(YOUR GOAL):
Copy out all the lines of the data precisely, omitting any pictures.

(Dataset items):
+++

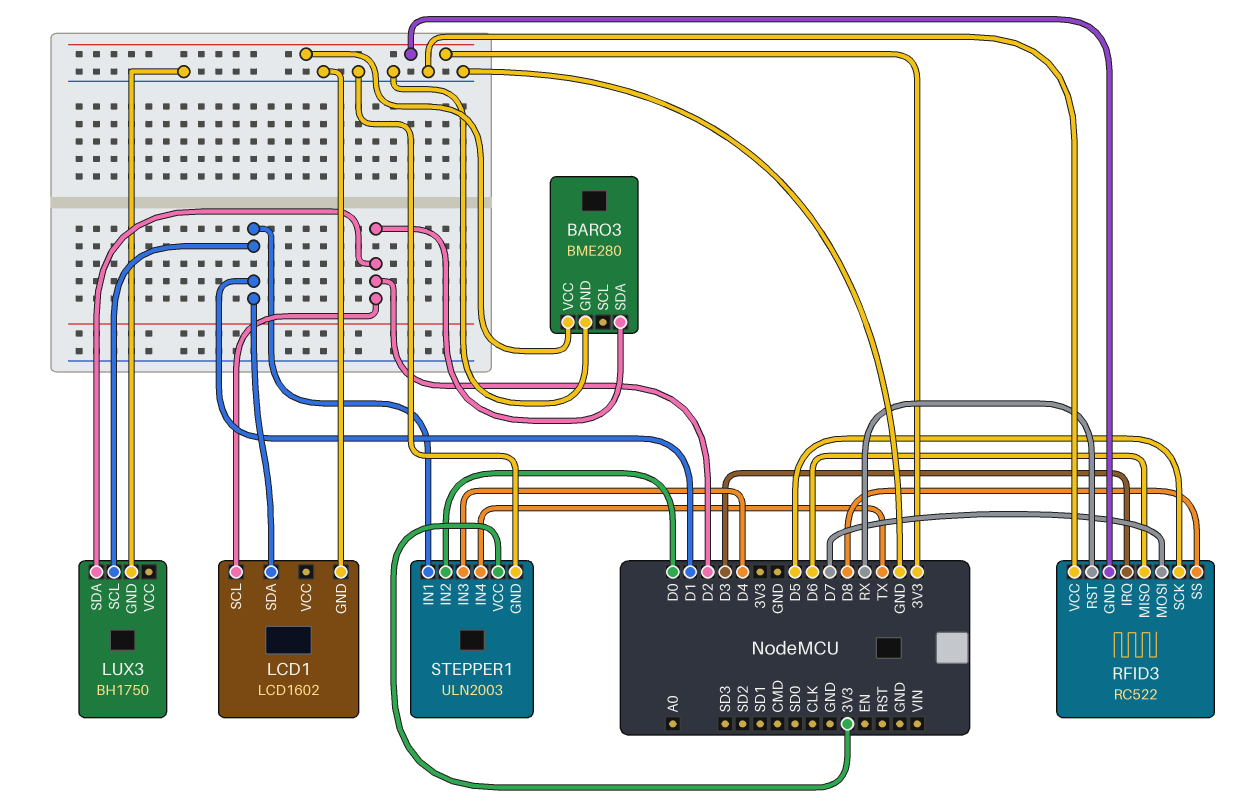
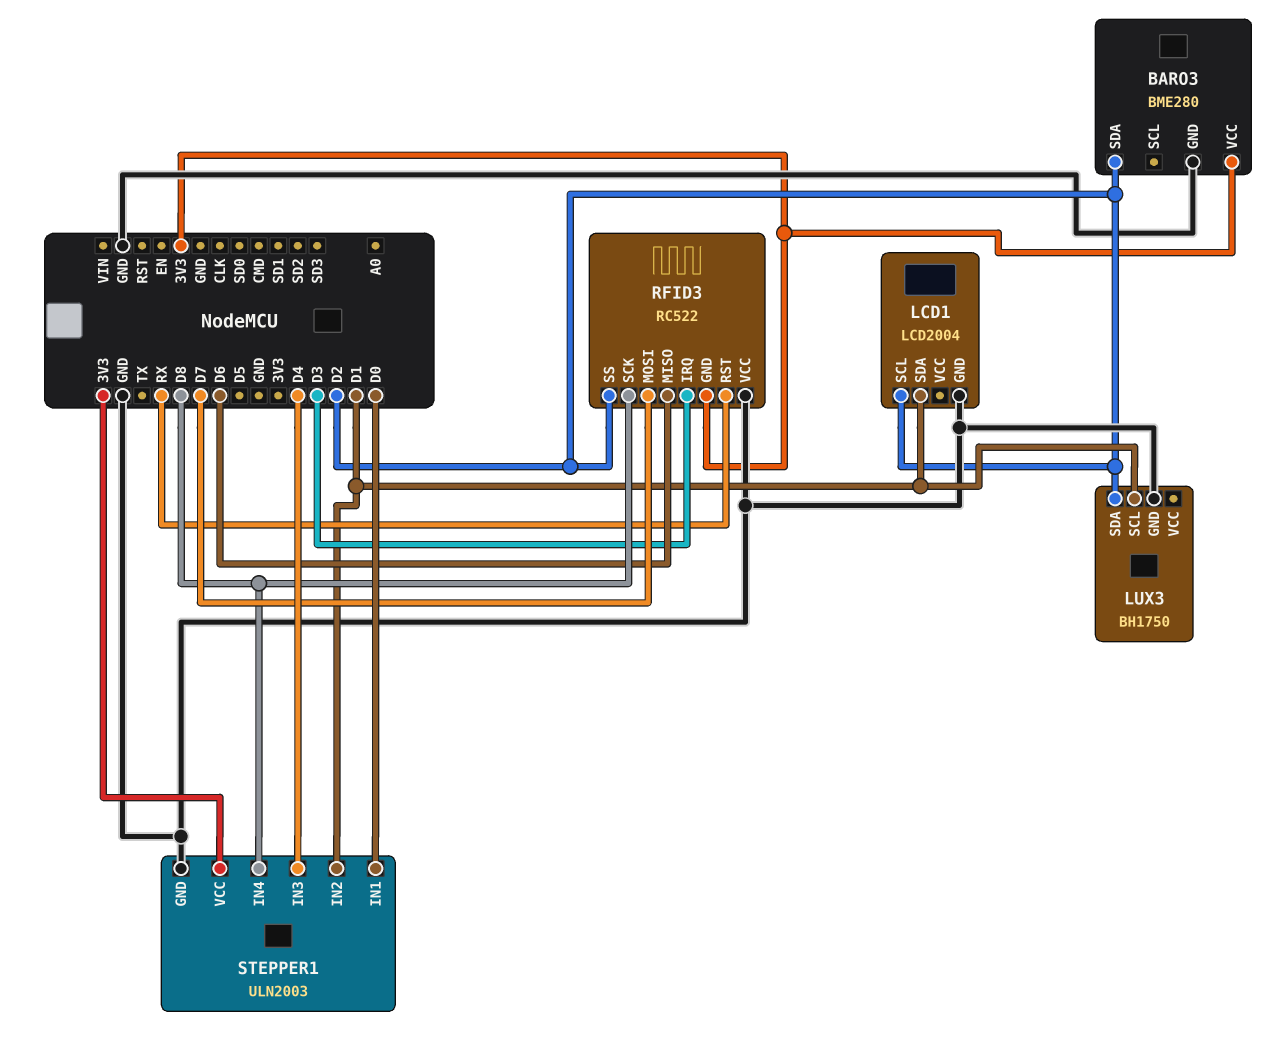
LCD1: LCD1602 -> LCD2004
RFID3 pin SCK: D5 -> D8
RFID3 pin SS: D8 -> D2
STEPPER1 pin IN1: D1 -> D0
STEPPER1 pin IN2: D0 -> D1
STEPPER1 pin IN4: TX -> D8

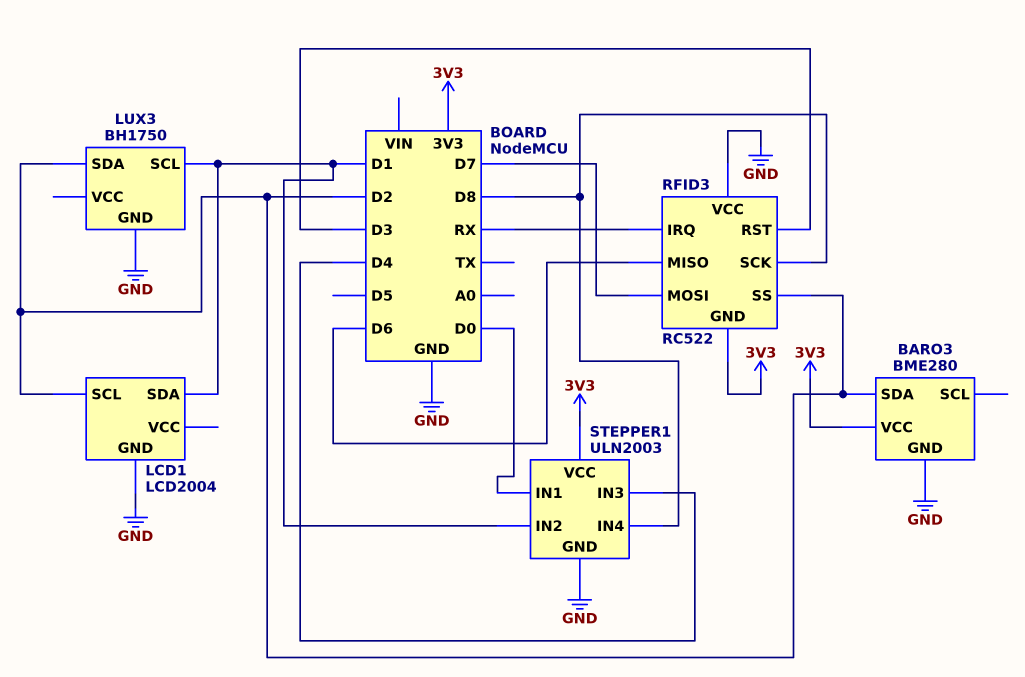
RFID3 pin IRQ: D3 -> RX
RFID3 pin RST: RX -> D3

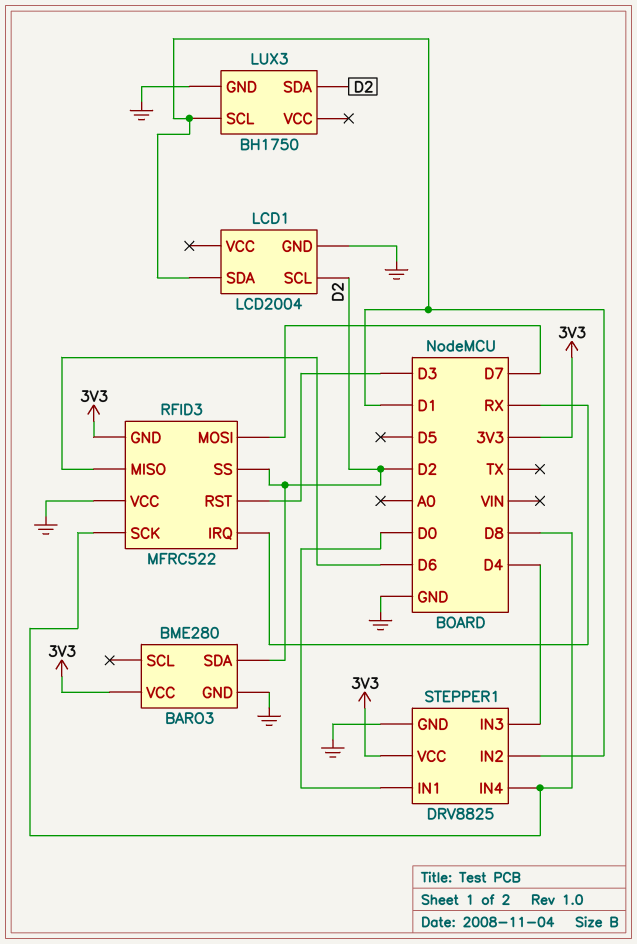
RFID3: RC522 -> MFRC522
STEPPER1: ULN2003 -> DRV8825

+++

(RESPONSE TO THIS TASK):
LCD1: LCD1602 -> LCD2004
RFID3 pin SCK: D5 -> D8
RFID3 pin SS: D8 -> D2
STEPPER1 pin IN1: D1 -> D0
STEPPER1 pin IN2: D0 -> D1
STEPPER1 pin IN4: TX -> D8

RFID3 pin IRQ: D3 -> RX
RFID3 pin RST: RX -> D3

RFID3: RC522 -> MFRC522
STEPPER1: ULN2003 -> DRV8825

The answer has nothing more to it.